Only the lines below starting at the one that contains "R23: 180 (GND, VE) -> 470 (GND, VE)" and ending at the one that contains "R28: 150 (IND, VOL) -> 150 (-12V, IND)" are to be reproduced, exactly and with both ends kept.

------ SUPPLIED RECORDS ------

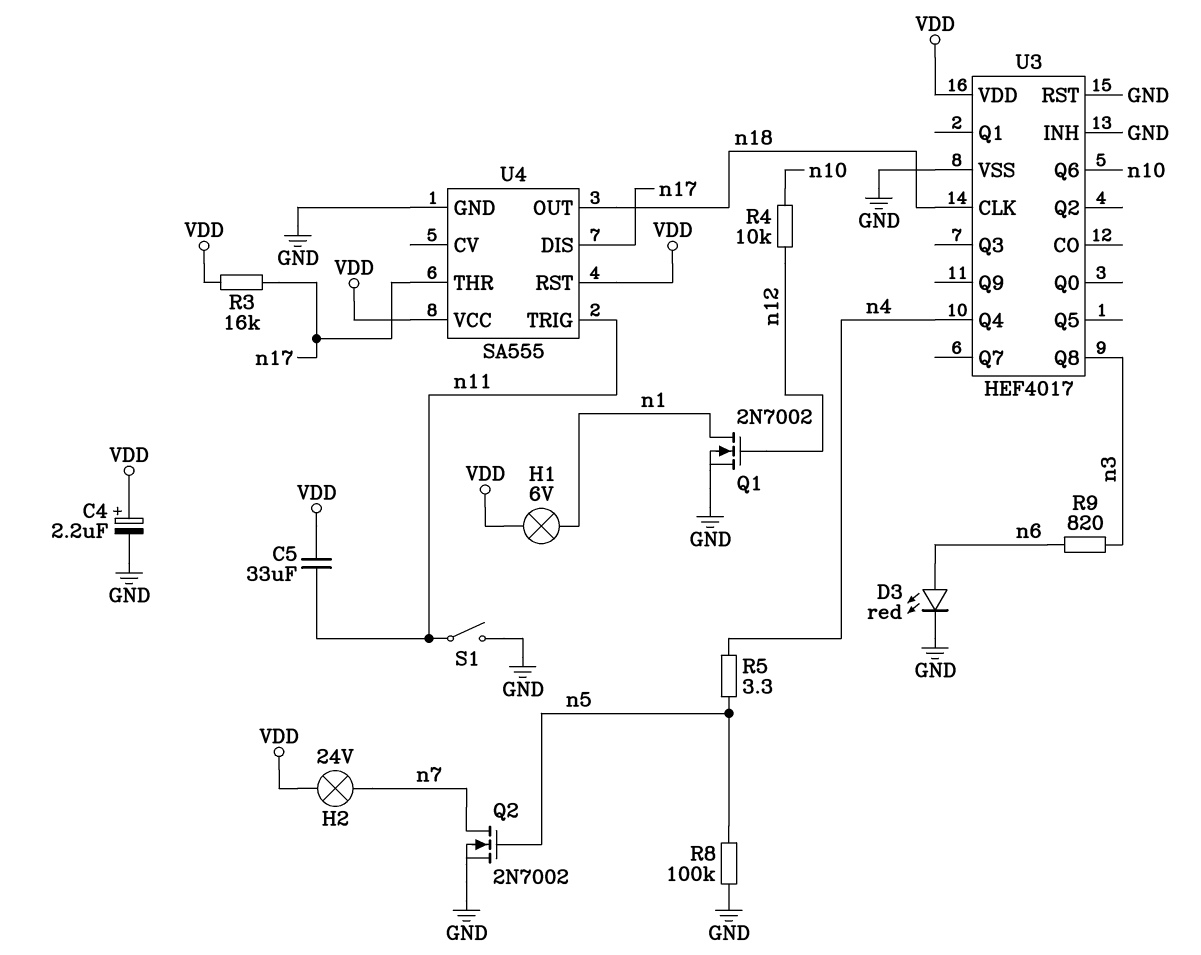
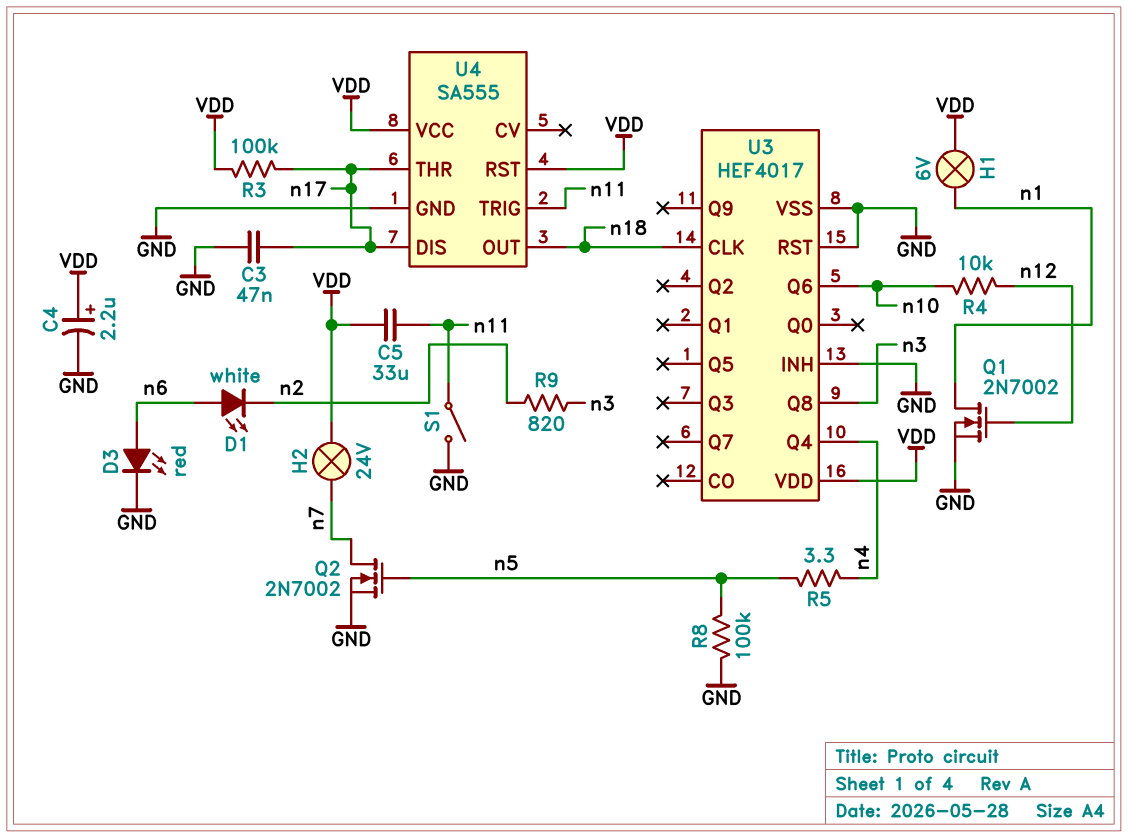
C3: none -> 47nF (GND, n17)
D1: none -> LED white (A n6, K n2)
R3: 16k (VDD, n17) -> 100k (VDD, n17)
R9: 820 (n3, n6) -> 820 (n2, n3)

------
------ SUPPLIED RECORDS ------

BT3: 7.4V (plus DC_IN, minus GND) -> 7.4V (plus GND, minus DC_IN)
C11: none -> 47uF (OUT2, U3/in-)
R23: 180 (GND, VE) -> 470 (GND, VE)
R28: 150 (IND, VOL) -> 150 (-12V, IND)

------

SOLUTION:
R23: 180 (GND, VE) -> 470 (GND, VE)
R28: 150 (IND, VOL) -> 150 (-12V, IND)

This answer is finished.